## Data supplied
BEGIN

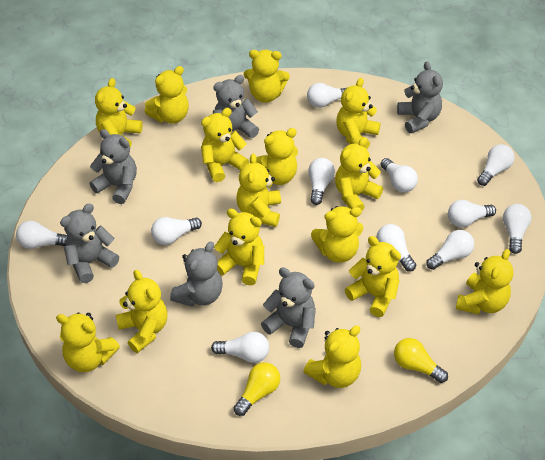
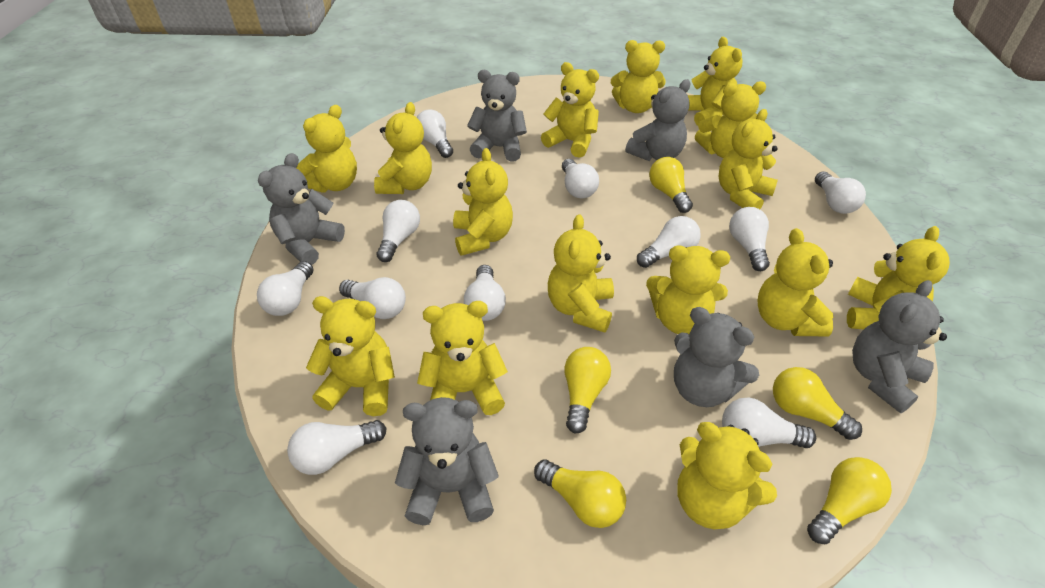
yellow light bulb: 2 -> 5

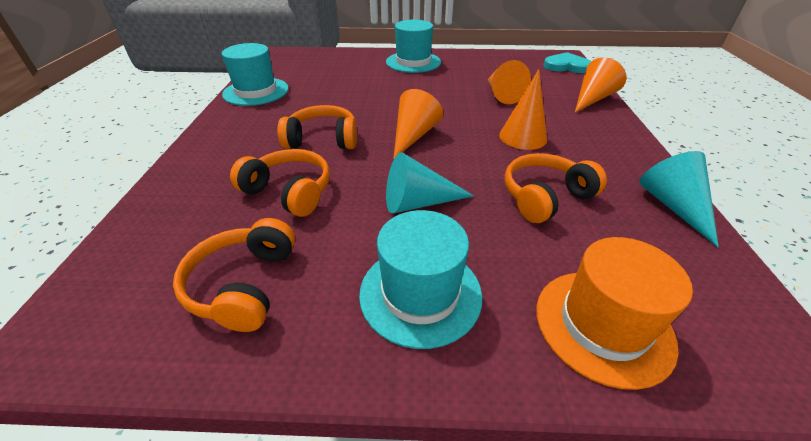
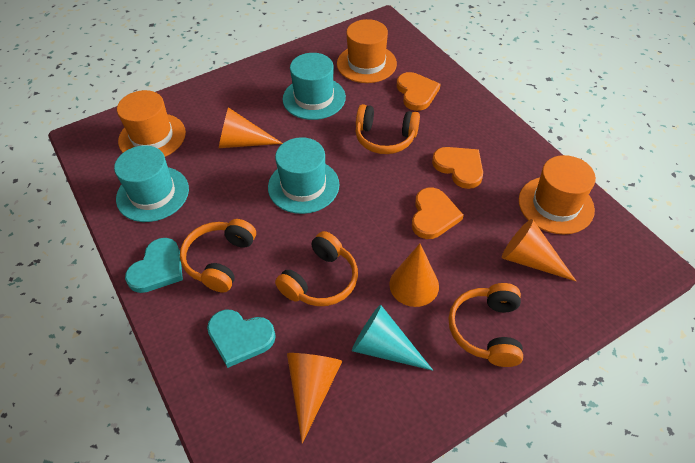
orange hat: 1 -> 3
orange heart: 0 -> 3
turquoise cone: 2 -> 1
turquoise heart: 1 -> 2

END

## Task objective
Each line of the data must be transcribed exactly; pictures are not carried over.

## Your response
yellow light bulb: 2 -> 5

orange hat: 1 -> 3
orange heart: 0 -> 3
turquoise cone: 2 -> 1
turquoise heart: 1 -> 2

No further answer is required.